Nothing but the lines below from the one that contains "[85 247 122 275] (first image)" through the one that contains "[387 161 498 309]" should be retyped, exactly and including both ends. Do not include pictures.
= Beginning of Section =
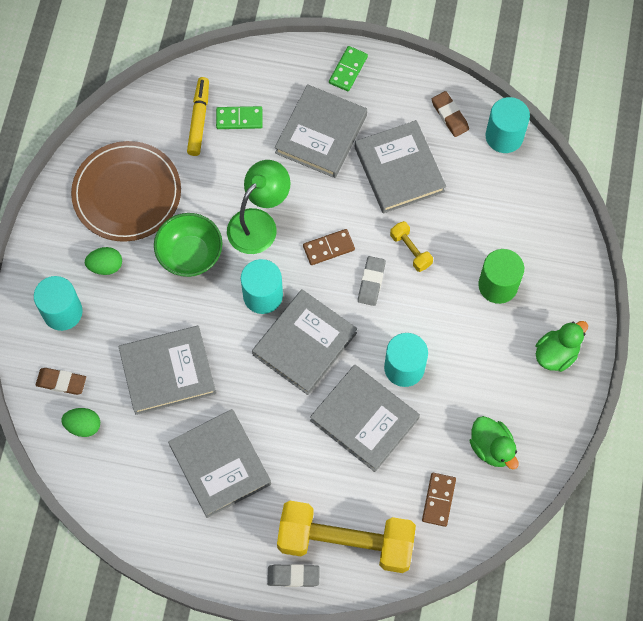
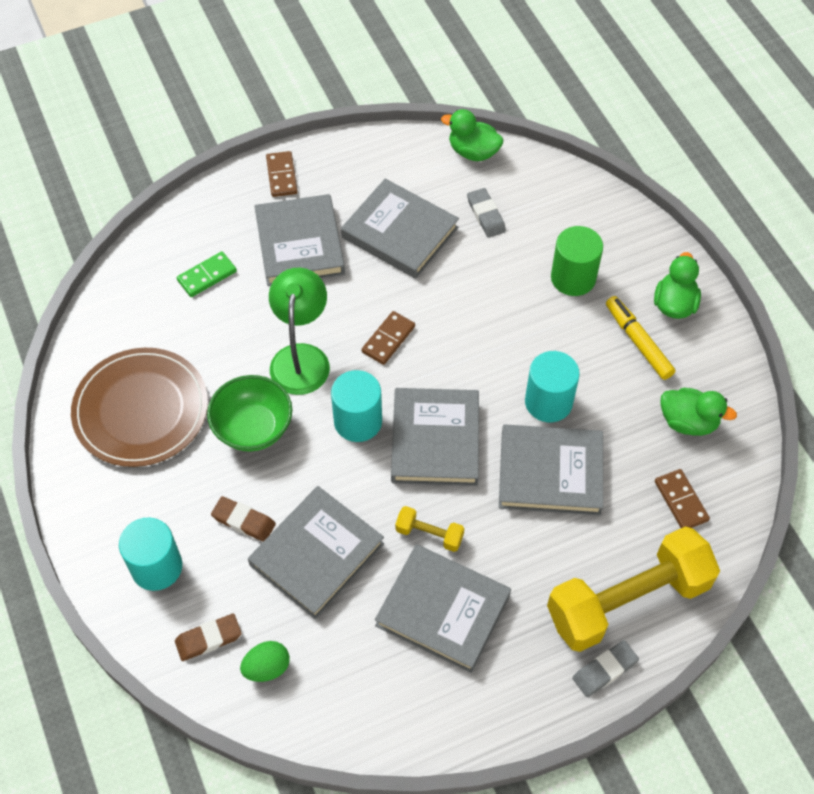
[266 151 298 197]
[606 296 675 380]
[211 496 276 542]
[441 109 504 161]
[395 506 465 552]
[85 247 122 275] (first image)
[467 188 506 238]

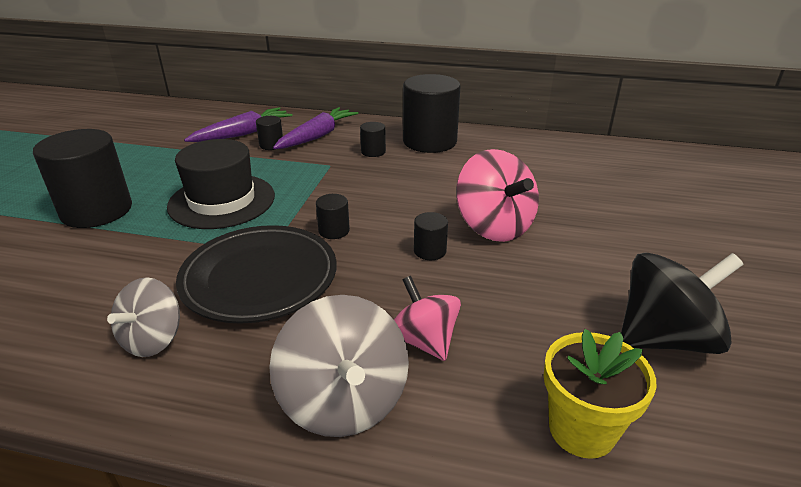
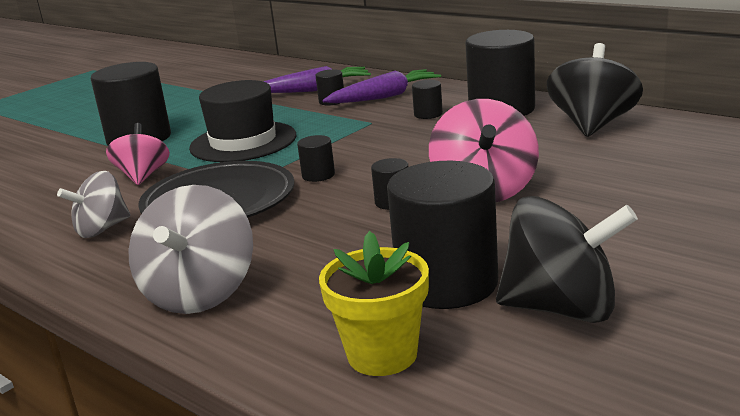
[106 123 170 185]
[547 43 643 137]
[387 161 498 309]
= End of Section =
= Beginning of Section =
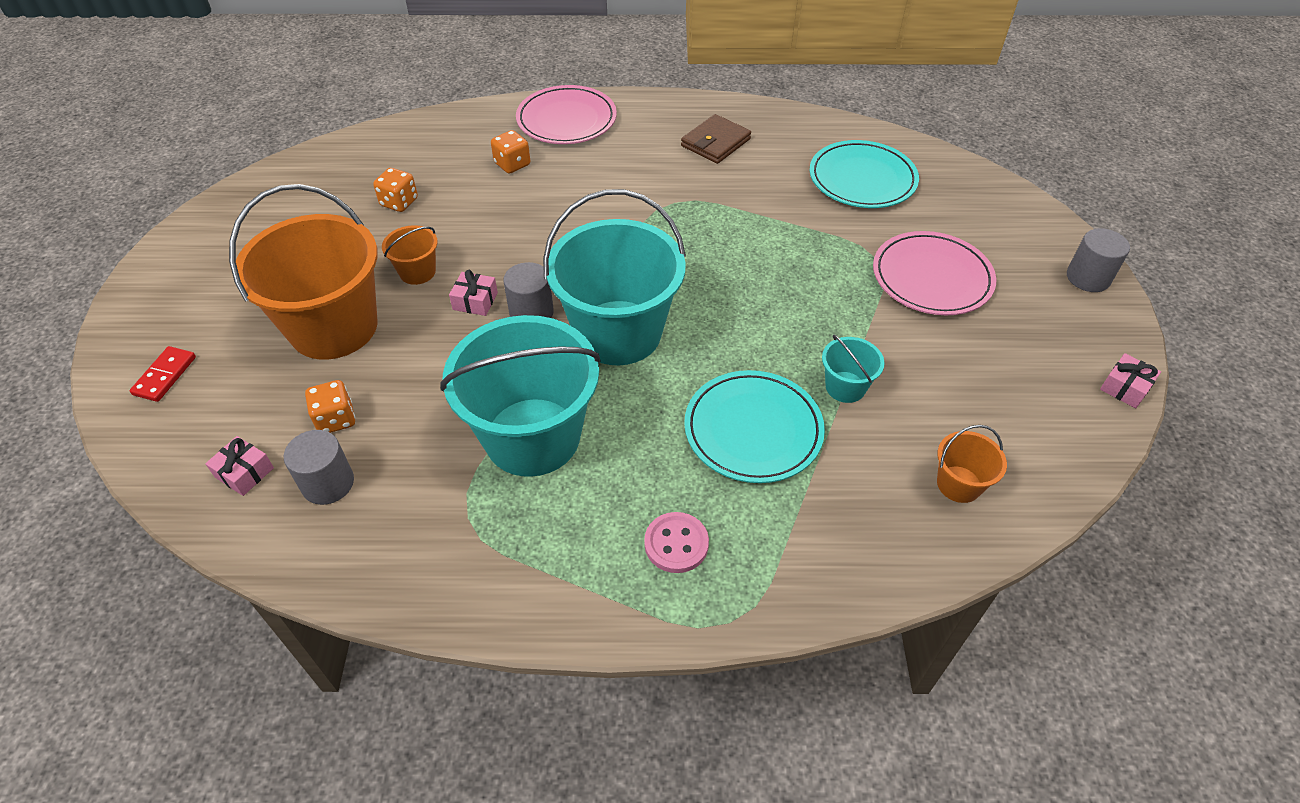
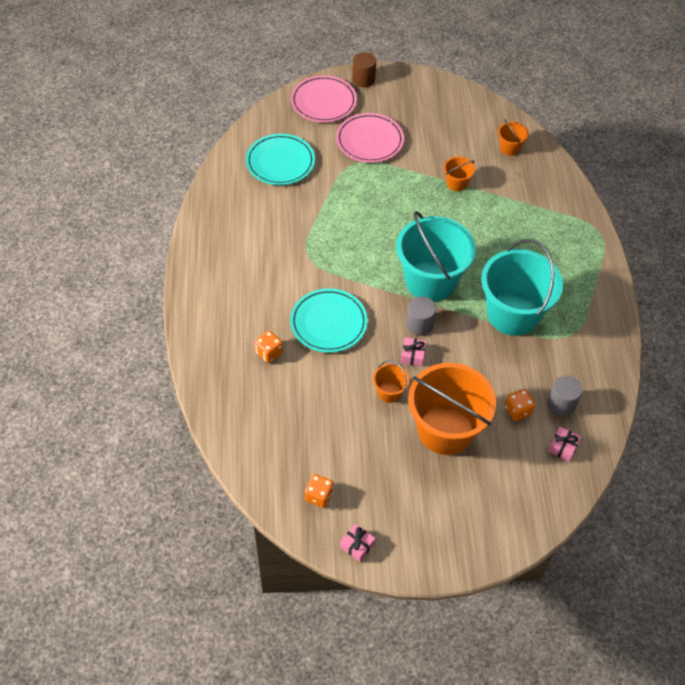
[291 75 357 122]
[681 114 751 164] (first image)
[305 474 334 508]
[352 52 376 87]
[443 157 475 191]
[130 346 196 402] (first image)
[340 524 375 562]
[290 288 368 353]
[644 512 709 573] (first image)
= End of Section =
» **Task answer**
[85 247 122 275] (first image)
[467 188 506 238]

[106 123 170 185]
[547 43 643 137]
[387 161 498 309]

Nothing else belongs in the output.